**Material provided**
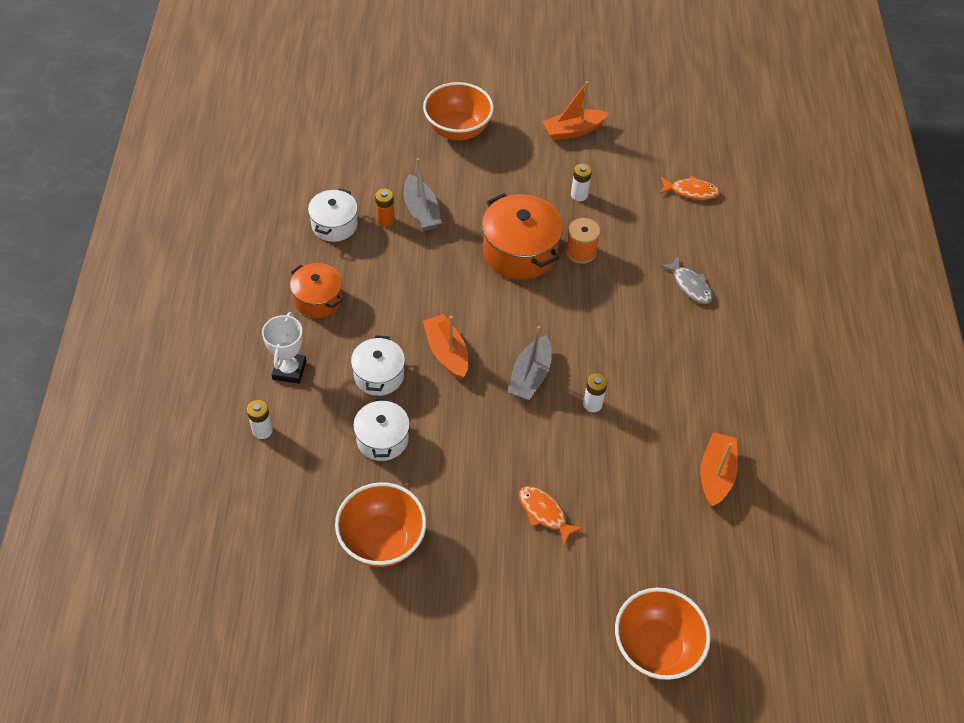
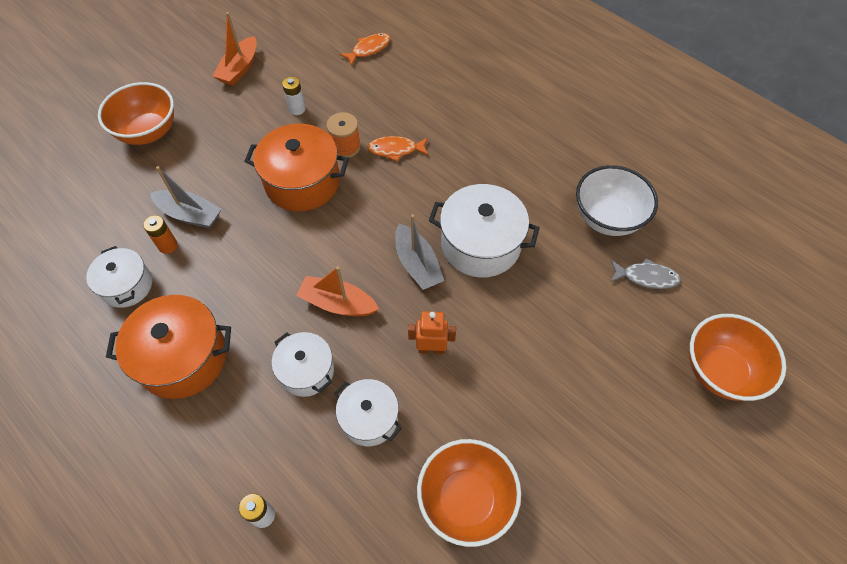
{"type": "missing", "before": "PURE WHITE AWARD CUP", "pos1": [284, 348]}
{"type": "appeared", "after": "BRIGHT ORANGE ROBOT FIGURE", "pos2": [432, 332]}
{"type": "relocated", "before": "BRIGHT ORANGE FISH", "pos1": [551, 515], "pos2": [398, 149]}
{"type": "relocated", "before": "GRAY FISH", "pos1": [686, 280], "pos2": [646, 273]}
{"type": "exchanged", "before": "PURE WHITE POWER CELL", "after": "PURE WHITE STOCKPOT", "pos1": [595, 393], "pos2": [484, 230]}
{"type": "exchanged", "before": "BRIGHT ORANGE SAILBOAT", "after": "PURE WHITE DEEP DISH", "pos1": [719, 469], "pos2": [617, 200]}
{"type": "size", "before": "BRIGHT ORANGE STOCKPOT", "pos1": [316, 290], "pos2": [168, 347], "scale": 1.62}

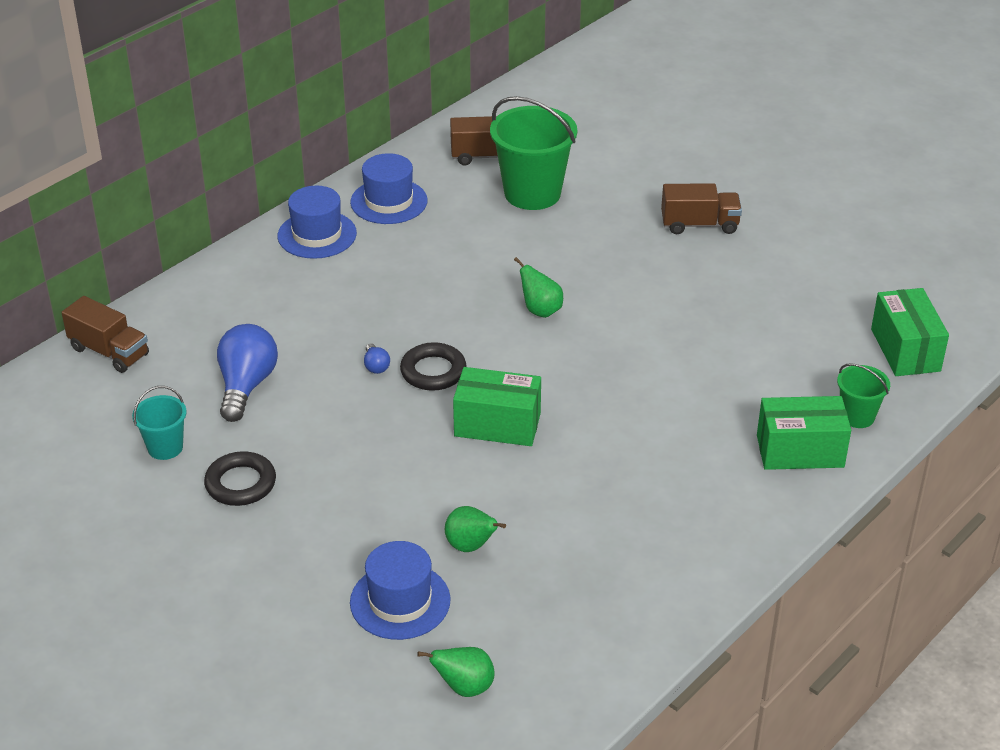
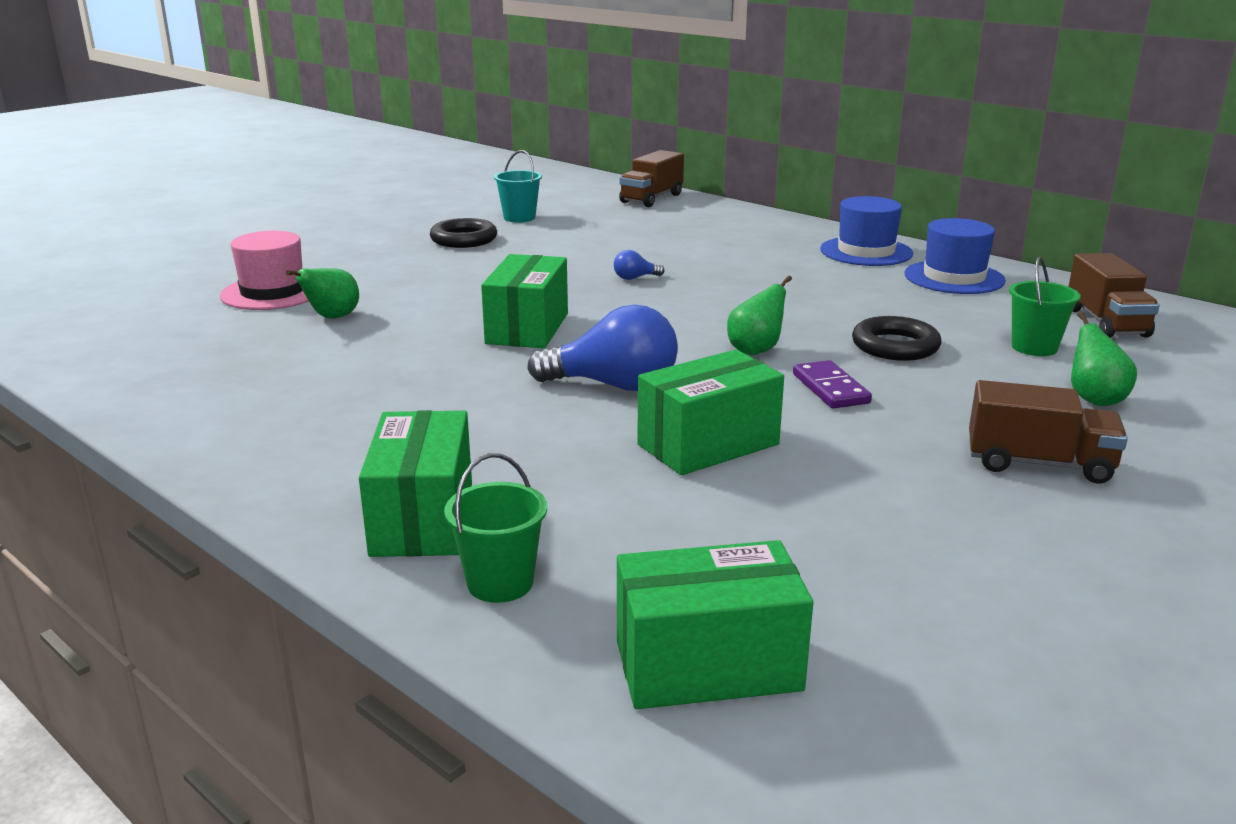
{"type": "appeared", "after": "EMERALD PARCEL", "pos2": [710, 412]}
{"type": "appeared", "after": "ROYAL PURPLE DOMINO PIECE", "pos2": [832, 384]}
{"type": "relocated", "before": "ROYAL BLUE LIGHTBULB", "pos1": [247, 373], "pos2": [602, 348]}
{"type": "relocated", "before": "JET-BLACK HOOP", "pos1": [433, 366], "pos2": [896, 338]}
{"type": "relocated", "before": "EMERALD TOY PEAR", "pos1": [456, 672], "pos2": [1104, 358]}
{"type": "colour", "before": "ROYAL BLUE HAT", "after": "ROSY HAT", "pos1": [400, 590], "pos2": [264, 270]}
{"type": "spun", "before": "DARK BROWN TRUCK", "pos1": [701, 208], "pos2": [1048, 432], "turn": -75}
{"type": "size", "before": "EMERALD BUCKET", "pos1": [533, 153], "pos2": [1044, 306], "scale": 0.52}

**The problem**
Although the records contain pictures, transcribe only their text, exactly as written.

**Result below**
{"type": "missing", "before": "PURE WHITE AWARD CUP", "pos1": [284, 348]}
{"type": "appeared", "after": "BRIGHT ORANGE ROBOT FIGURE", "pos2": [432, 332]}
{"type": "relocated", "before": "BRIGHT ORANGE FISH", "pos1": [551, 515], "pos2": [398, 149]}
{"type": "relocated", "before": "GRAY FISH", "pos1": [686, 280], "pos2": [646, 273]}
{"type": "exchanged", "before": "PURE WHITE POWER CELL", "after": "PURE WHITE STOCKPOT", "pos1": [595, 393], "pos2": [484, 230]}
{"type": "exchanged", "before": "BRIGHT ORANGE SAILBOAT", "after": "PURE WHITE DEEP DISH", "pos1": [719, 469], "pos2": [617, 200]}
{"type": "size", "before": "BRIGHT ORANGE STOCKPOT", "pos1": [316, 290], "pos2": [168, 347], "scale": 1.62}

{"type": "appeared", "after": "EMERALD PARCEL", "pos2": [710, 412]}
{"type": "appeared", "after": "ROYAL PURPLE DOMINO PIECE", "pos2": [832, 384]}
{"type": "relocated", "before": "ROYAL BLUE LIGHTBULB", "pos1": [247, 373], "pos2": [602, 348]}
{"type": "relocated", "before": "JET-BLACK HOOP", "pos1": [433, 366], "pos2": [896, 338]}
{"type": "relocated", "before": "EMERALD TOY PEAR", "pos1": [456, 672], "pos2": [1104, 358]}
{"type": "colour", "before": "ROYAL BLUE HAT", "after": "ROSY HAT", "pos1": [400, 590], "pos2": [264, 270]}
{"type": "spun", "before": "DARK BROWN TRUCK", "pos1": [701, 208], "pos2": [1048, 432], "turn": -75}
{"type": "size", "before": "EMERALD BUCKET", "pos1": [533, 153], "pos2": [1044, 306], "scale": 0.52}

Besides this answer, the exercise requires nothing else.